- **Supplied records**:
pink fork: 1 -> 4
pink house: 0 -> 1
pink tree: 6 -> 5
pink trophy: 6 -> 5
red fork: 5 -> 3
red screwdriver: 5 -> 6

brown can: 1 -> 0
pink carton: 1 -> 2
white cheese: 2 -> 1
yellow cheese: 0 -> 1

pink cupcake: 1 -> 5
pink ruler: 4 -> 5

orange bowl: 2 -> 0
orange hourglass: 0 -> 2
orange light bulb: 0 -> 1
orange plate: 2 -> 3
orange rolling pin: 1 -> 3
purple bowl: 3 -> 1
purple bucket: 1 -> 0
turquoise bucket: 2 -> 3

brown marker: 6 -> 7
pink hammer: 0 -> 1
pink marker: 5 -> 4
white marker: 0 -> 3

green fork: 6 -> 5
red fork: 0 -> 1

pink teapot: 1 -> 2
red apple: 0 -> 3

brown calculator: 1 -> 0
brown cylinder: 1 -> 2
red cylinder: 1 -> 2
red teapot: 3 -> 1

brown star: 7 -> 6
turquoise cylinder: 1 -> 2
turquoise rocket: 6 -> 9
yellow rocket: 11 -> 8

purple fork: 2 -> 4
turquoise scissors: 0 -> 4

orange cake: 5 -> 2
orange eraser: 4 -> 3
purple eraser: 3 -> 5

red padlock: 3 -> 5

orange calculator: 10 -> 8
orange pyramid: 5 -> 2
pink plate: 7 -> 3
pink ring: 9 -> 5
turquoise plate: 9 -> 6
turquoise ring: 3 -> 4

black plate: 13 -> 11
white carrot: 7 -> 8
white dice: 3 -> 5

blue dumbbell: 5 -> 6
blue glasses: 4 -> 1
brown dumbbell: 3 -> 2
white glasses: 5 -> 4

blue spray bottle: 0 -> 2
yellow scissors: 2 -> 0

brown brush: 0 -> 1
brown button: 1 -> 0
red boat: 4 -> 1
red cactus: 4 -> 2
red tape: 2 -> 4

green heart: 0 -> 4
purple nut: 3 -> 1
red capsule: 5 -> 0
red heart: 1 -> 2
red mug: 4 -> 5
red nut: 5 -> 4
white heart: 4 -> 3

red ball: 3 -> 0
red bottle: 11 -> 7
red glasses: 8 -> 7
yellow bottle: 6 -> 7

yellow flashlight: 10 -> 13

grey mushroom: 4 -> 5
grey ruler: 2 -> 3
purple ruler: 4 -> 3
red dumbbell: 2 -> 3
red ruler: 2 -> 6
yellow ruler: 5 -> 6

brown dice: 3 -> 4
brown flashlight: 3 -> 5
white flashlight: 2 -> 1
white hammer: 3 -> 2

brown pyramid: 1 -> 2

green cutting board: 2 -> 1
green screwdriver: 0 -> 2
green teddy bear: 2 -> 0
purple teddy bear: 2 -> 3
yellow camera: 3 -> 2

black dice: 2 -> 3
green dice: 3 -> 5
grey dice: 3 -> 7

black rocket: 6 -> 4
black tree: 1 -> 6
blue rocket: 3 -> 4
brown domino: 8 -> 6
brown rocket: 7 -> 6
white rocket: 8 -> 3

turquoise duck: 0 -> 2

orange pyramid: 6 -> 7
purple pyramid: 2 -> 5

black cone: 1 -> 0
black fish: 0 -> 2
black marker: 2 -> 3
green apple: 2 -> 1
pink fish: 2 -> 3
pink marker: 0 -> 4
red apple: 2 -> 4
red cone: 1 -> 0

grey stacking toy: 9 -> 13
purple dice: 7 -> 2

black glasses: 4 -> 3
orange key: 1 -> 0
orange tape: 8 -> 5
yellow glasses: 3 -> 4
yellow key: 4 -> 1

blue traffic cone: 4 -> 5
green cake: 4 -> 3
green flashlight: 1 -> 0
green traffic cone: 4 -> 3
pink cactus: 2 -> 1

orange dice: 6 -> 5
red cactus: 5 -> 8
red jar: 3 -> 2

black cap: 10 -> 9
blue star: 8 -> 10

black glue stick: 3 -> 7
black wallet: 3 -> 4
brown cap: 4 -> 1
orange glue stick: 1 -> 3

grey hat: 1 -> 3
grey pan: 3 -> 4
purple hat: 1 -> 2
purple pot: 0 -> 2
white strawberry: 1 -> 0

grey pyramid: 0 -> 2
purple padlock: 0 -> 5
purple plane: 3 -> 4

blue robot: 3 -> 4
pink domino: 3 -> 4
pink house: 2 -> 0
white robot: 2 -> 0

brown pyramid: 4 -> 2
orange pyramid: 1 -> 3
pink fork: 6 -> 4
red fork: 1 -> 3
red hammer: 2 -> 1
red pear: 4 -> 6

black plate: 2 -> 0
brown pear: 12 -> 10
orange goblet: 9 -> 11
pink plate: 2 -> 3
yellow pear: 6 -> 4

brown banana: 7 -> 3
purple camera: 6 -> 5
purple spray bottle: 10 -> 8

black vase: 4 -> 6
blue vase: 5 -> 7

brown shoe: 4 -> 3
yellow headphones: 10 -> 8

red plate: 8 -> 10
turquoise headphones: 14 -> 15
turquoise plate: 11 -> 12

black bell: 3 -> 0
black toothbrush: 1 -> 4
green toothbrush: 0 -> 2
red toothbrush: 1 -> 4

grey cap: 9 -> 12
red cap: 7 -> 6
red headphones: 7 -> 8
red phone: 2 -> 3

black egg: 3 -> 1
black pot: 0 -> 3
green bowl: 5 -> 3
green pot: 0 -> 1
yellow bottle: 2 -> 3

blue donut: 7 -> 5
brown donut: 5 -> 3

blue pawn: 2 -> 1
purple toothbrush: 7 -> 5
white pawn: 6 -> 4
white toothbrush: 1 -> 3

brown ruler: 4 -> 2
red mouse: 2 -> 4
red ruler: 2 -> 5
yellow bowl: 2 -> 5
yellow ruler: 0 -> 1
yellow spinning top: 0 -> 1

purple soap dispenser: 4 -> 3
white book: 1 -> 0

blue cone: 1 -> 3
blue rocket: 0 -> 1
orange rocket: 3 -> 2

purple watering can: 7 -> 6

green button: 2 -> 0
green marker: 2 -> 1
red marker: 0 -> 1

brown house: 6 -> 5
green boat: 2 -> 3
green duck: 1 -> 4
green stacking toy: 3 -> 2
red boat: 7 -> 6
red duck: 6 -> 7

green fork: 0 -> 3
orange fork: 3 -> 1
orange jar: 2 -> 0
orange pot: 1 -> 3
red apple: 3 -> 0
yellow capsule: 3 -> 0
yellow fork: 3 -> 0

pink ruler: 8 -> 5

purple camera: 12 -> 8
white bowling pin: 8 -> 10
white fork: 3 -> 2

- **What is being asked**: In the records above, find each line with the word "turquoise" and copy it out.

- **Solution for this problem**:
turquoise bucket: 2 -> 3
turquoise cylinder: 1 -> 2
turquoise rocket: 6 -> 9
turquoise scissors: 0 -> 4
turquoise plate: 9 -> 6
turquoise ring: 3 -> 4
turquoise duck: 0 -> 2
turquoise headphones: 14 -> 15
turquoise plate: 11 -> 12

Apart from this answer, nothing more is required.